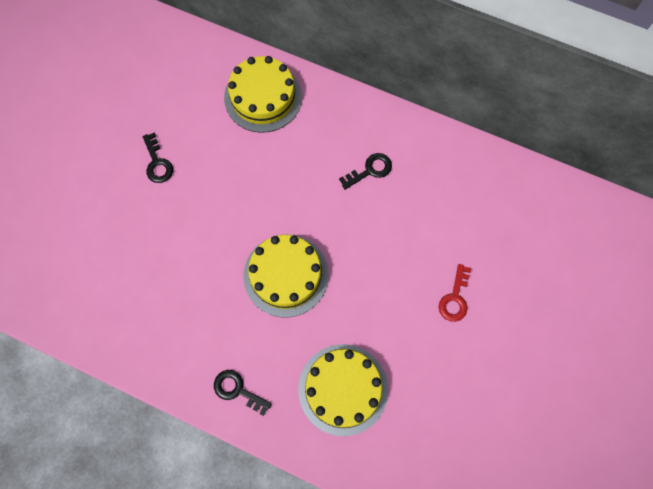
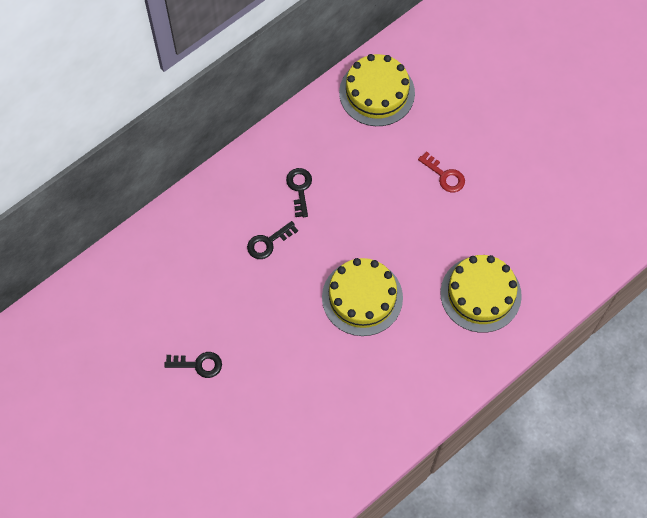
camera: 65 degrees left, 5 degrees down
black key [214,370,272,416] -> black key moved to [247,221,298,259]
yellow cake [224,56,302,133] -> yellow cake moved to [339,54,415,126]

•••••

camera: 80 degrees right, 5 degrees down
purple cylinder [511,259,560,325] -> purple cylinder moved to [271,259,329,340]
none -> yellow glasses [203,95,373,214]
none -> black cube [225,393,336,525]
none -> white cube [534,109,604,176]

•••••

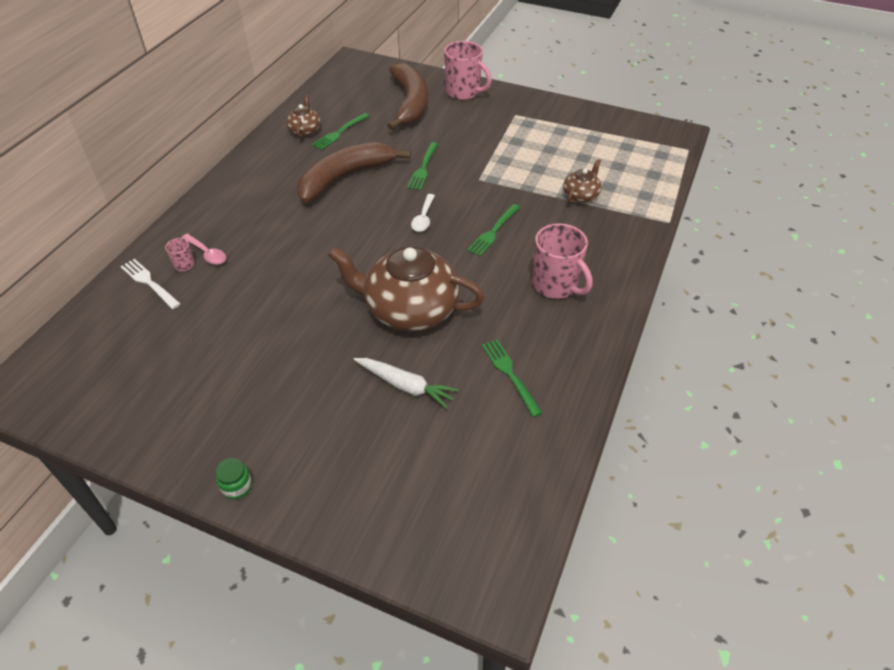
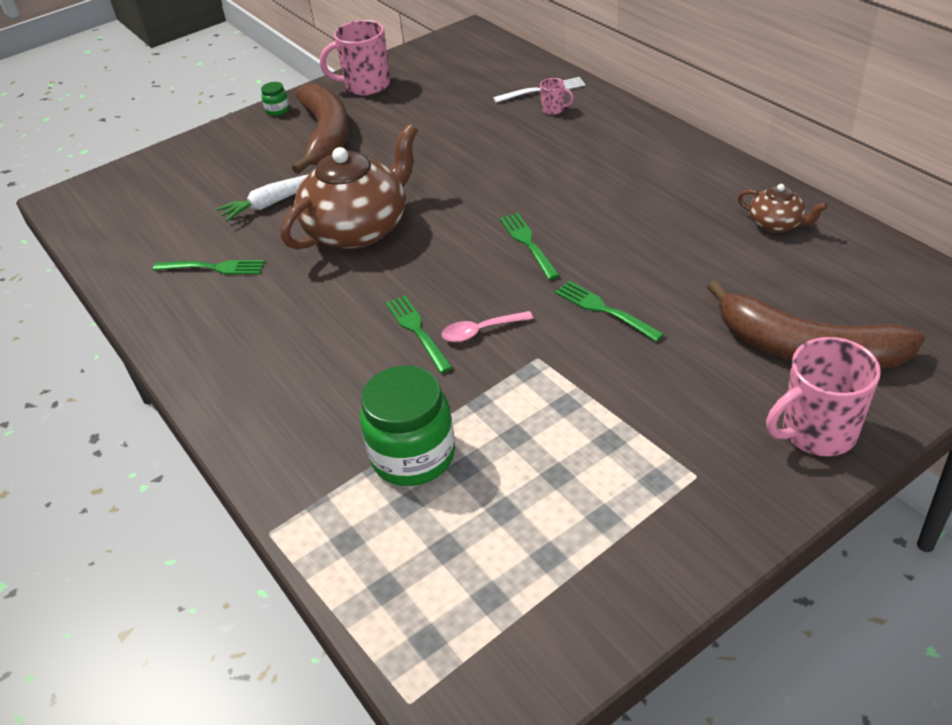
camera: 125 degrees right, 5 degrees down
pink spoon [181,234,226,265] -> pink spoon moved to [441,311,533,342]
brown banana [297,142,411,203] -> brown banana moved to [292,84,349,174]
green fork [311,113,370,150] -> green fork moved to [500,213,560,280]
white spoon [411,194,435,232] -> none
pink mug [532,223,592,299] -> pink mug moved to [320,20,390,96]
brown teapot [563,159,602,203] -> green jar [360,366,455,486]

•••••

*How to complete this task*
Among the preceding records, how many lines include the word "green"? Reply with the number only.

*Exercise answer*
2